EXERCISE DIRECTIONS → Your answer should be one number: how many lines below hold the word "yellow".

SUPPLIED DATA →
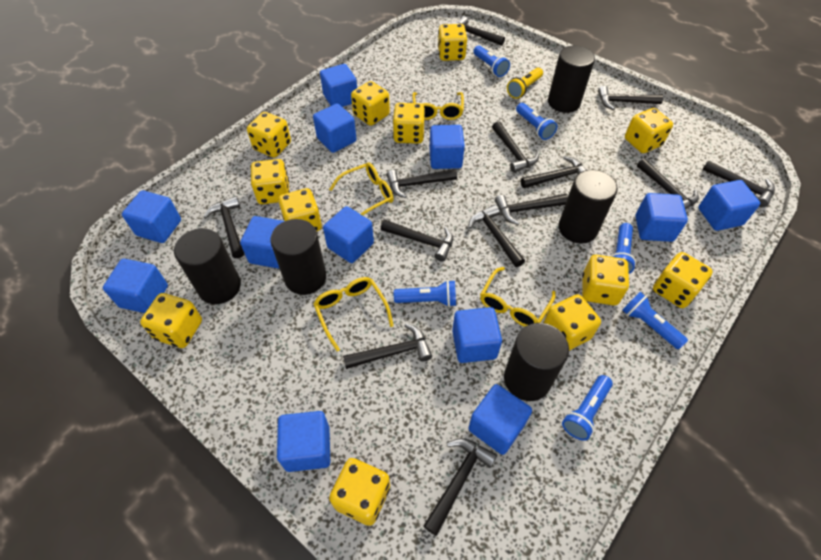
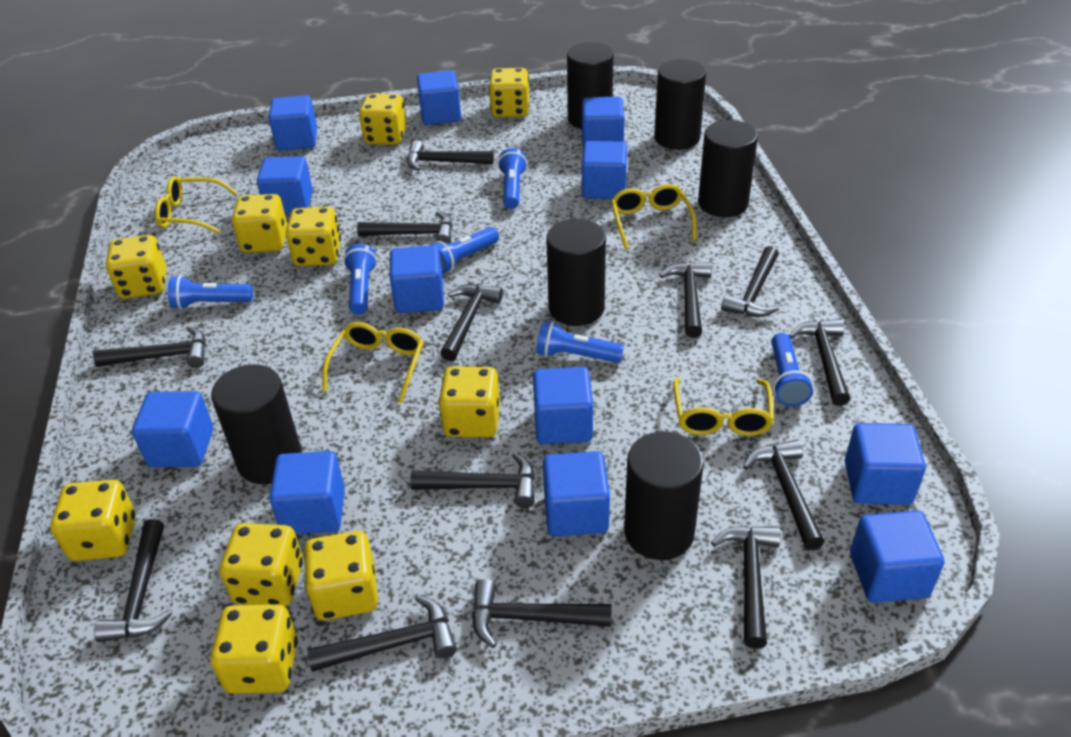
black cylinder: 5 -> 6
yellow dice: 12 -> 10
yellow flashlight: 1 -> 0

WRITTEN REPLY → 2